§ **Problem**: When you reproduce the entries below, keep each one exact and drop any pictures.

Stored dataset items
┄┄┄┄┄┄┄┄┄┄┄┄┄┄┄┄┄┄┄┄

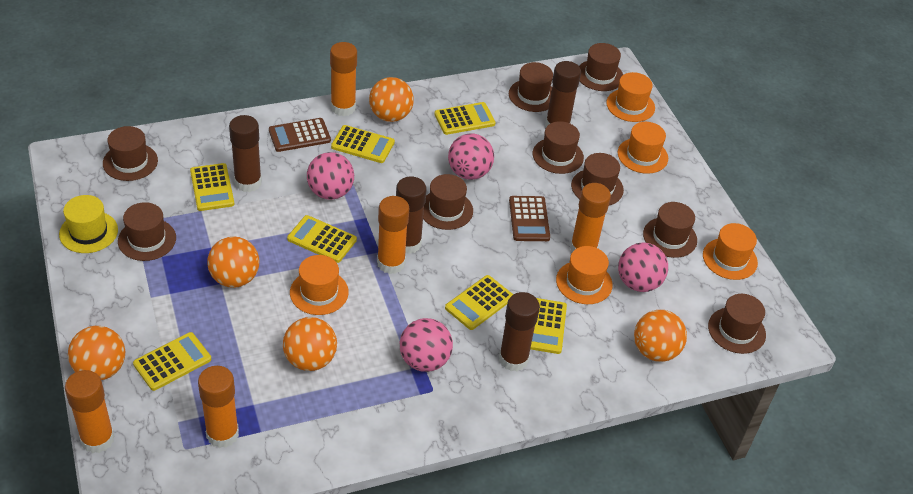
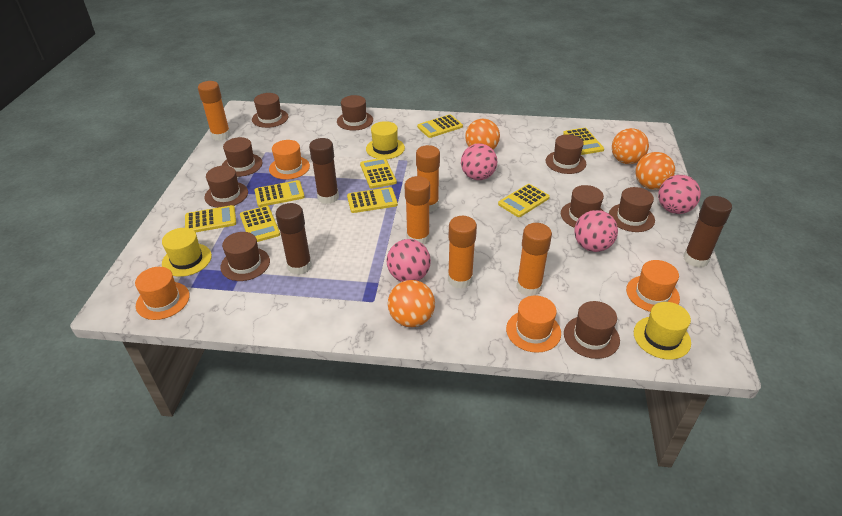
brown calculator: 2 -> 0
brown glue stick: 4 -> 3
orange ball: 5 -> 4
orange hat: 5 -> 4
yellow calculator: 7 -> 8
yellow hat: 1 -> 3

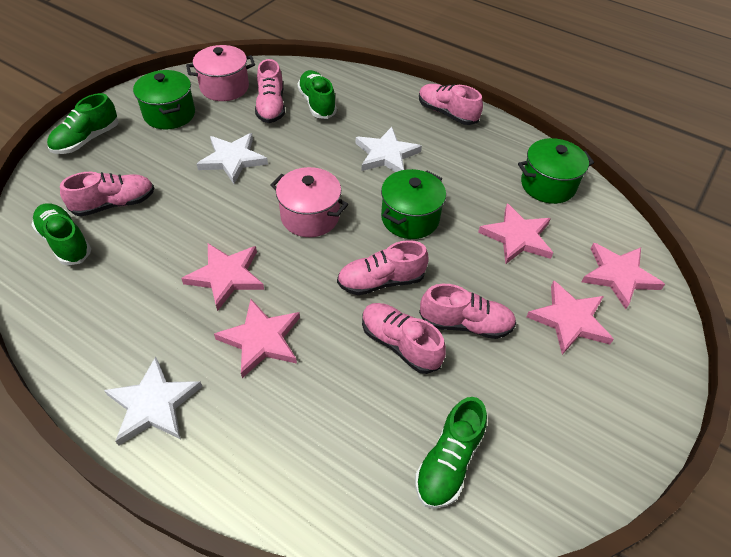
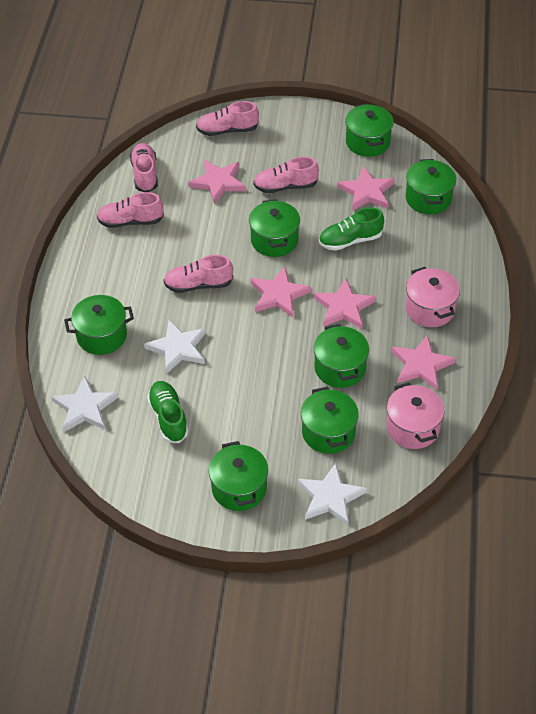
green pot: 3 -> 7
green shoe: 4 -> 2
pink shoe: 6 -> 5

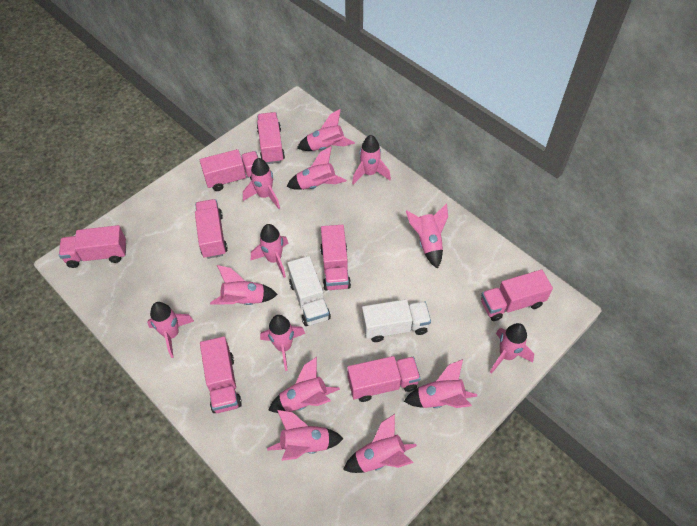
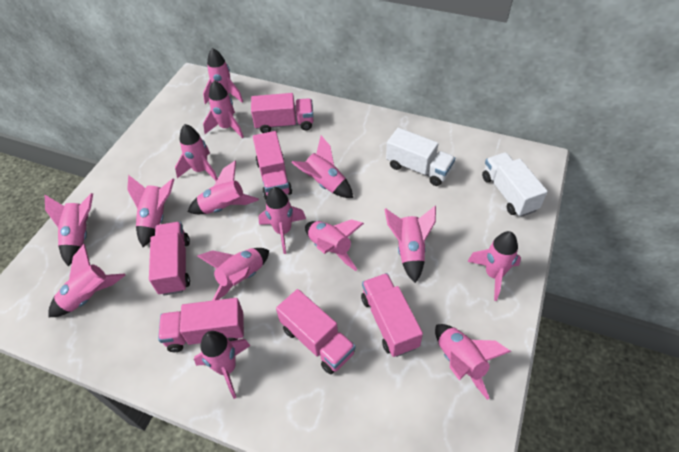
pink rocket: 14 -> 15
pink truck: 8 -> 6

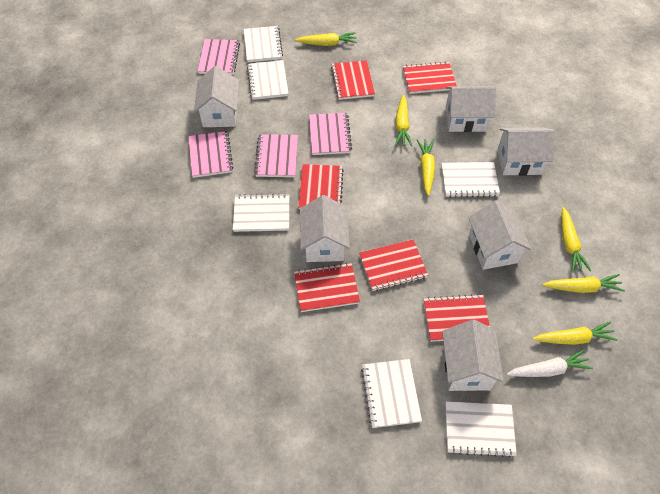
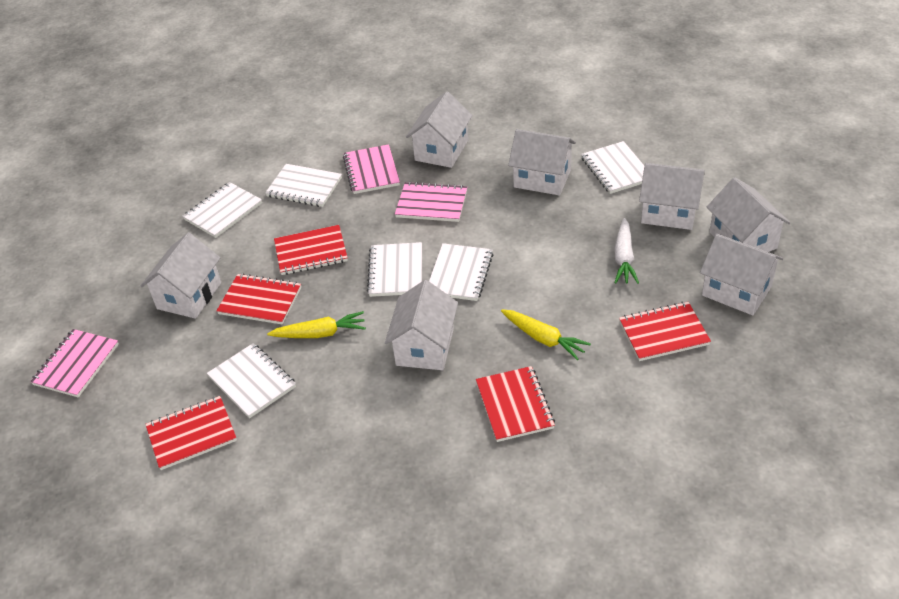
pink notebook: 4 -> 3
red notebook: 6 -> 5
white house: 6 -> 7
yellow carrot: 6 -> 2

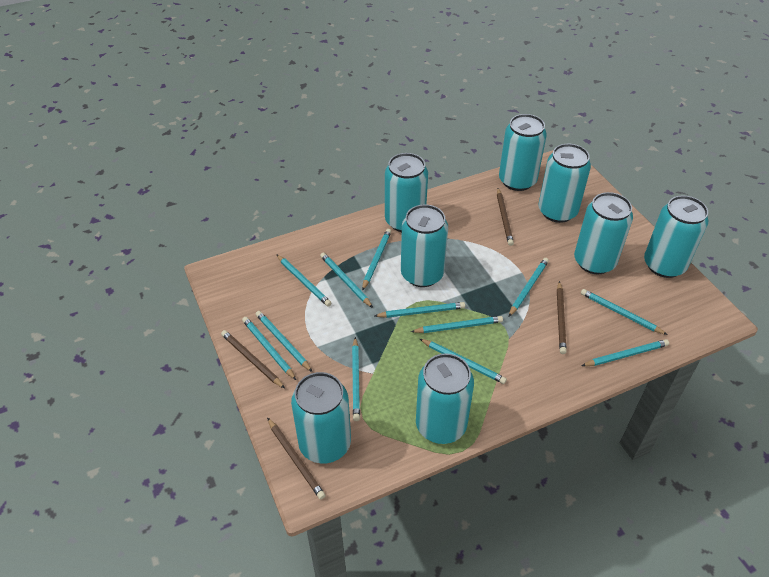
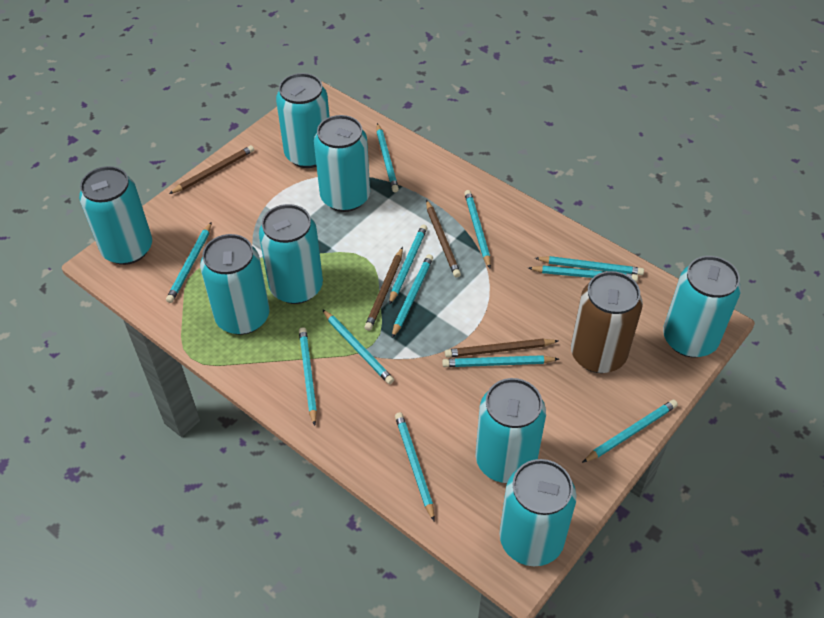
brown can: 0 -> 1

┄┄┄┄┄┄┄┄┄┄┄┄┄┄┄┄┄┄┄┄

§ **Exercise solution**:
brown calculator: 2 -> 0
brown glue stick: 4 -> 3
orange ball: 5 -> 4
orange hat: 5 -> 4
yellow calculator: 7 -> 8
yellow hat: 1 -> 3

green pot: 3 -> 7
green shoe: 4 -> 2
pink shoe: 6 -> 5

pink rocket: 14 -> 15
pink truck: 8 -> 6

pink notebook: 4 -> 3
red notebook: 6 -> 5
white house: 6 -> 7
yellow carrot: 6 -> 2

brown can: 0 -> 1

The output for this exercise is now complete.